→ **EXERCISE OBJECTIVE**: From the data that follows, print exactly the lines starting at the one containing "brown hexagon: (161, 324)" and ending at the one containing "purple pentagon: (139, 120)"; include both of them and nothing more.
---------- DATA SUPPLIED ----------
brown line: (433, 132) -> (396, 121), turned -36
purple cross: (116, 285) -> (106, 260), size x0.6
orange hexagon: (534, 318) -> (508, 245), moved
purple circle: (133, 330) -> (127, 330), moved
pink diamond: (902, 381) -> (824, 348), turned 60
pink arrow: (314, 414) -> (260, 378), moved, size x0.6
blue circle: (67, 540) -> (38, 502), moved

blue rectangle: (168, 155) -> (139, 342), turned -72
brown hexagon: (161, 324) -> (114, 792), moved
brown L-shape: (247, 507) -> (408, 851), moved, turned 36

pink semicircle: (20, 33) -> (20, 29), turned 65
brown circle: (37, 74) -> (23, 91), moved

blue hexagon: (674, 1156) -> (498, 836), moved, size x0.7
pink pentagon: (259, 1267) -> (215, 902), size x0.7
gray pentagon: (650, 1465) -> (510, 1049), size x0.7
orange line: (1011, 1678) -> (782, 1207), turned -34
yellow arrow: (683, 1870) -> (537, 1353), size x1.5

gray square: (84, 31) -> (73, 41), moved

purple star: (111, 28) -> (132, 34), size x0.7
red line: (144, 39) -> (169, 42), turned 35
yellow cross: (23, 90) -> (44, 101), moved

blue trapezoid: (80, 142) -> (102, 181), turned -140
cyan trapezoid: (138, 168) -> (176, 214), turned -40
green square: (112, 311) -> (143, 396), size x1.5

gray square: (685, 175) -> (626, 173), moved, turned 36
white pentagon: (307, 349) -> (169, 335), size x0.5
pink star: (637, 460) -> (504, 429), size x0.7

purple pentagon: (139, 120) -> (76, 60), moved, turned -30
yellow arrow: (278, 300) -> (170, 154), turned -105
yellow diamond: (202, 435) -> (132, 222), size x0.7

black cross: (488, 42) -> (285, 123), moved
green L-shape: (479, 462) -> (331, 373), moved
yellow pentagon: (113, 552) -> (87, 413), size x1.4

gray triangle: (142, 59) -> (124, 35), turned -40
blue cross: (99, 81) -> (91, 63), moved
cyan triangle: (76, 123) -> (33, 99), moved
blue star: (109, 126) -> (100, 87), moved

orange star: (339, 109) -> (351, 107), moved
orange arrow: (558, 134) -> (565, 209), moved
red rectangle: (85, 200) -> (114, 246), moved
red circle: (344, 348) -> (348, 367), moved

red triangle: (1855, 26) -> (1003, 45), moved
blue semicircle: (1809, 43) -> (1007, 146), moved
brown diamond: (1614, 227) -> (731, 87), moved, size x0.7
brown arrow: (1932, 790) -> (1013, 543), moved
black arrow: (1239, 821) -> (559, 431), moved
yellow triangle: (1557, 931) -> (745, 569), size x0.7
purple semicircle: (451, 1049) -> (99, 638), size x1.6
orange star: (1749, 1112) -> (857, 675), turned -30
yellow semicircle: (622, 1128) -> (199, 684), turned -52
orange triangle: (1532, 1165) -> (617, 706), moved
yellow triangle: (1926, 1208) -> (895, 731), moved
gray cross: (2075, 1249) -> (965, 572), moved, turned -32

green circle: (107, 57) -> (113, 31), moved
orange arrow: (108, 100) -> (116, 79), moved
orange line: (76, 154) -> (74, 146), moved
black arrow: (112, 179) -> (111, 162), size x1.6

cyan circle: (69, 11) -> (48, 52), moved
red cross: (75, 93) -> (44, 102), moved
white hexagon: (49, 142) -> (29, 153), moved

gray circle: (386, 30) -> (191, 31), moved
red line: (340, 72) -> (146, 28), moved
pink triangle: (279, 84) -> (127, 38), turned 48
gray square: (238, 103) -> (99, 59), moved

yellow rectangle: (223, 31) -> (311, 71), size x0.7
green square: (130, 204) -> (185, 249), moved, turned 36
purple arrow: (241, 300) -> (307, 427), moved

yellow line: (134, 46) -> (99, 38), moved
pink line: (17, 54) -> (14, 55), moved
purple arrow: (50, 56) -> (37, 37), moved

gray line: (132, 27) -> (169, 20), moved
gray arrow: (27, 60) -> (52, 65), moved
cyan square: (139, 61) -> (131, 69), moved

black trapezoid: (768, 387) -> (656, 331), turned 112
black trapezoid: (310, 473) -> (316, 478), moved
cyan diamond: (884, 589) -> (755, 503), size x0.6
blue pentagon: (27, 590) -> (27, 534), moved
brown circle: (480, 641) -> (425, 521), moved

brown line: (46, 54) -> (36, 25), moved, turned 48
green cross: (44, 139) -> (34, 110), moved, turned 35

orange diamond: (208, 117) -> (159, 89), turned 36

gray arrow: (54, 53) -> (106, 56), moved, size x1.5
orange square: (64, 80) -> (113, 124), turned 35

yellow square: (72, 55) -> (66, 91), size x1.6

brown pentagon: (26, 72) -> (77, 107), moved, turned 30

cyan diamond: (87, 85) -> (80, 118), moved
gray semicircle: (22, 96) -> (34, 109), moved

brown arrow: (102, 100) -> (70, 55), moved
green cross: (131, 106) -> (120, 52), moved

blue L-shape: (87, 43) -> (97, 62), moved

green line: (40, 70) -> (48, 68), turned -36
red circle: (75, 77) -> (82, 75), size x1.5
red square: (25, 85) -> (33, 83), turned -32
----------
→ **EXERCISE OUTPUT**:
brown hexagon: (161, 324) -> (114, 792), moved
brown L-shape: (247, 507) -> (408, 851), moved, turned 36

pink semicircle: (20, 33) -> (20, 29), turned 65
brown circle: (37, 74) -> (23, 91), moved

blue hexagon: (674, 1156) -> (498, 836), moved, size x0.7
pink pentagon: (259, 1267) -> (215, 902), size x0.7
gray pentagon: (650, 1465) -> (510, 1049), size x0.7
orange line: (1011, 1678) -> (782, 1207), turned -34
yellow arrow: (683, 1870) -> (537, 1353), size x1.5

gray square: (84, 31) -> (73, 41), moved

purple star: (111, 28) -> (132, 34), size x0.7
red line: (144, 39) -> (169, 42), turned 35
yellow cross: (23, 90) -> (44, 101), moved

blue trapezoid: (80, 142) -> (102, 181), turned -140
cyan trapezoid: (138, 168) -> (176, 214), turned -40
green square: (112, 311) -> (143, 396), size x1.5

gray square: (685, 175) -> (626, 173), moved, turned 36
white pentagon: (307, 349) -> (169, 335), size x0.5
pink star: (637, 460) -> (504, 429), size x0.7

purple pentagon: (139, 120) -> (76, 60), moved, turned -30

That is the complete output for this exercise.